You are asked to copy the entire listing exactly, apart from its pictures.

**ENTRIES SUPPLIED**
========

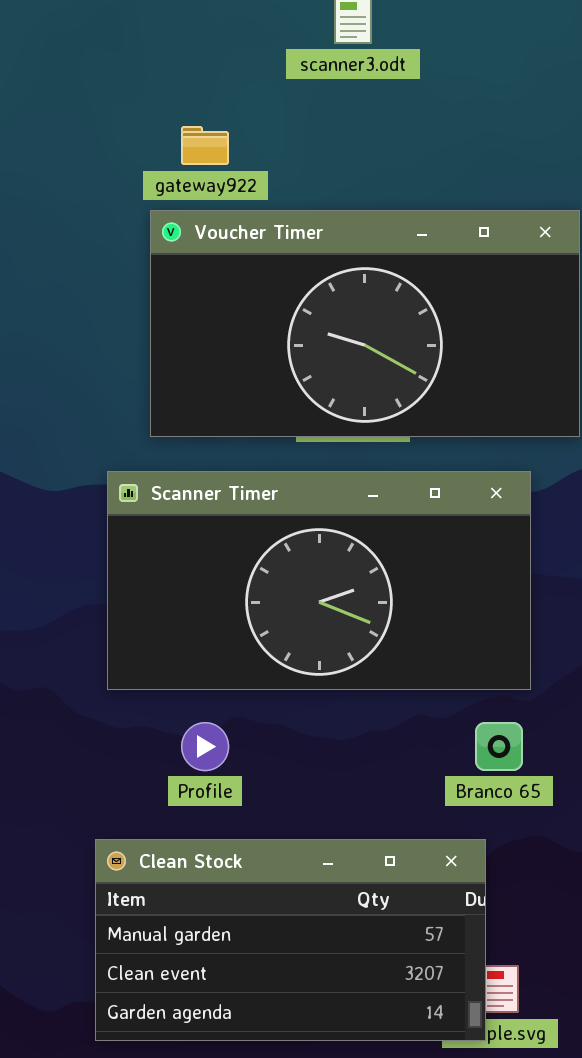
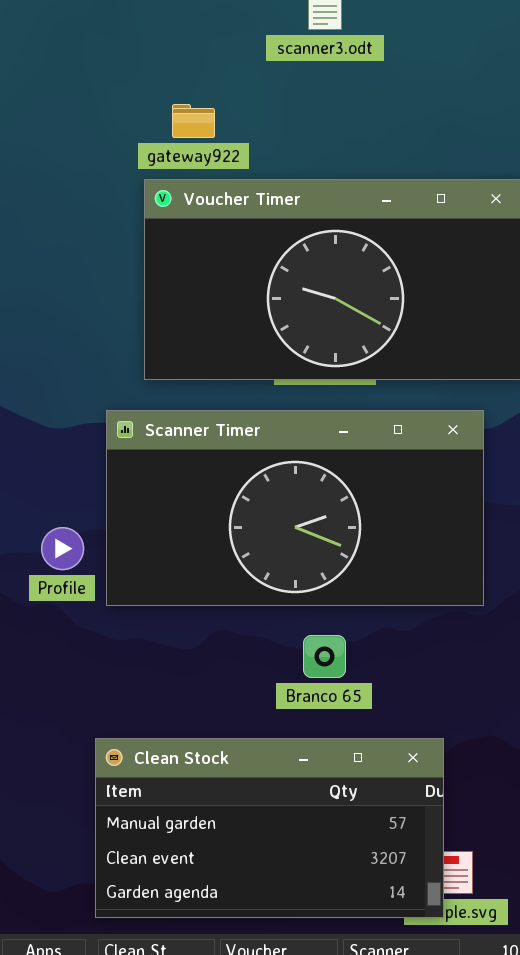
Profile: [181,722,229,771] -> [41,527,84,570], moved
Branco 65: [475,722,523,771] -> [303,635,346,678], moved

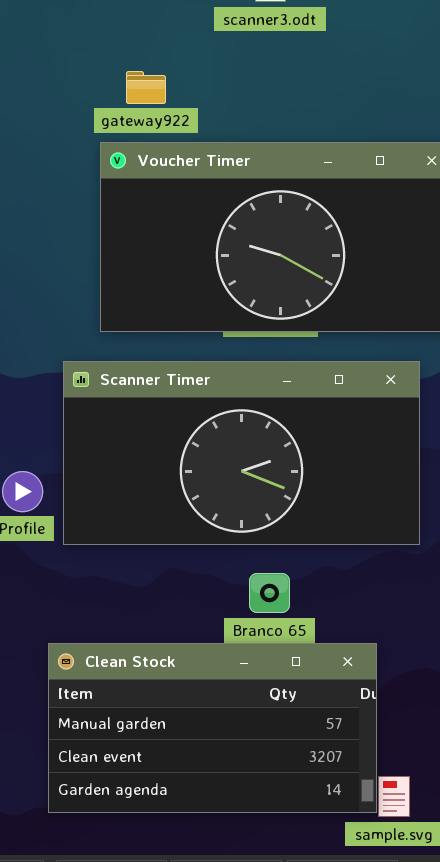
Clean Stock: [95,738,444,918] -> [48,643,377,813], moved

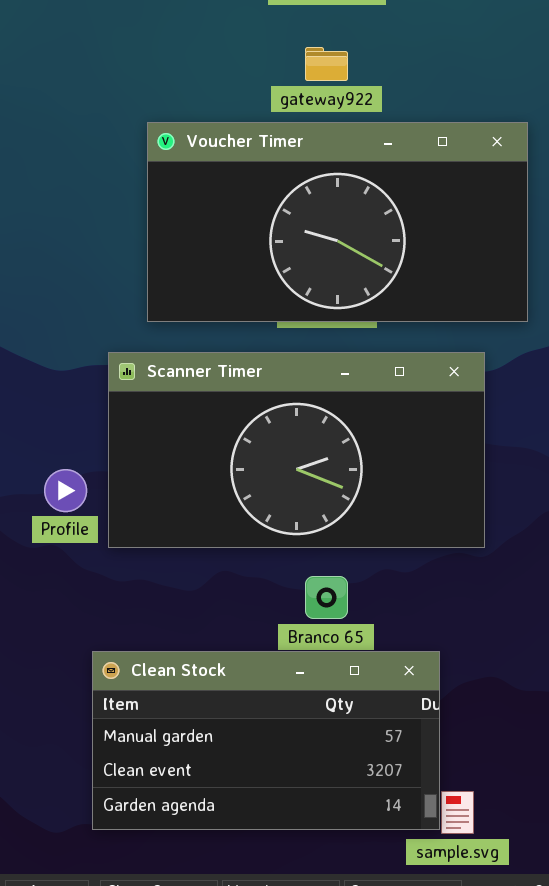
gateway922: [126,71,166,104] -> [305,47,348,81], moved

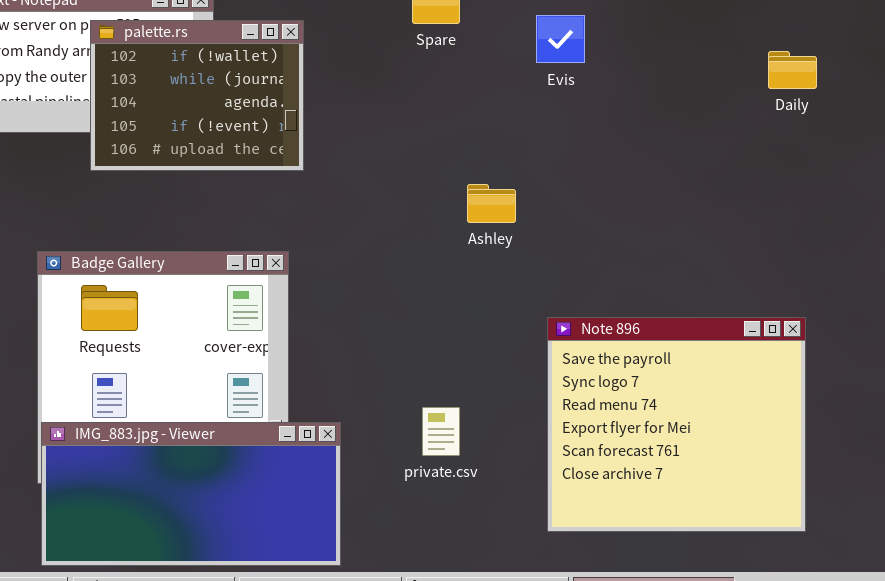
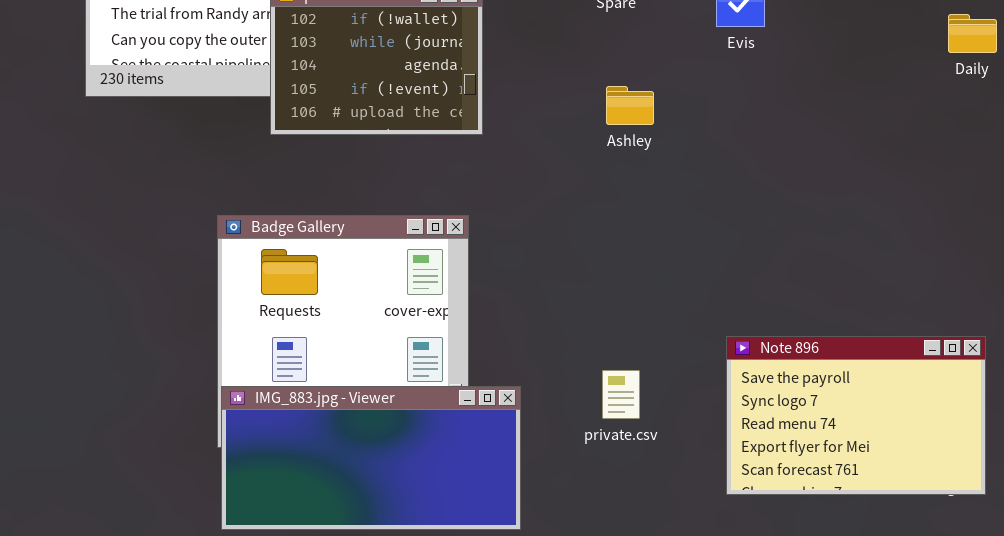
Ashley: [467,184,516,223] -> [606,86,654,125], moved
Note 896: [547,317,806,532] -> [726,336,986,495], resized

========

**RESPONSE**
Profile: [181,722,229,771] -> [41,527,84,570], moved
Branco 65: [475,722,523,771] -> [303,635,346,678], moved

Clean Stock: [95,738,444,918] -> [48,643,377,813], moved

gateway922: [126,71,166,104] -> [305,47,348,81], moved

Ashley: [467,184,516,223] -> [606,86,654,125], moved
Note 896: [547,317,806,532] -> [726,336,986,495], resized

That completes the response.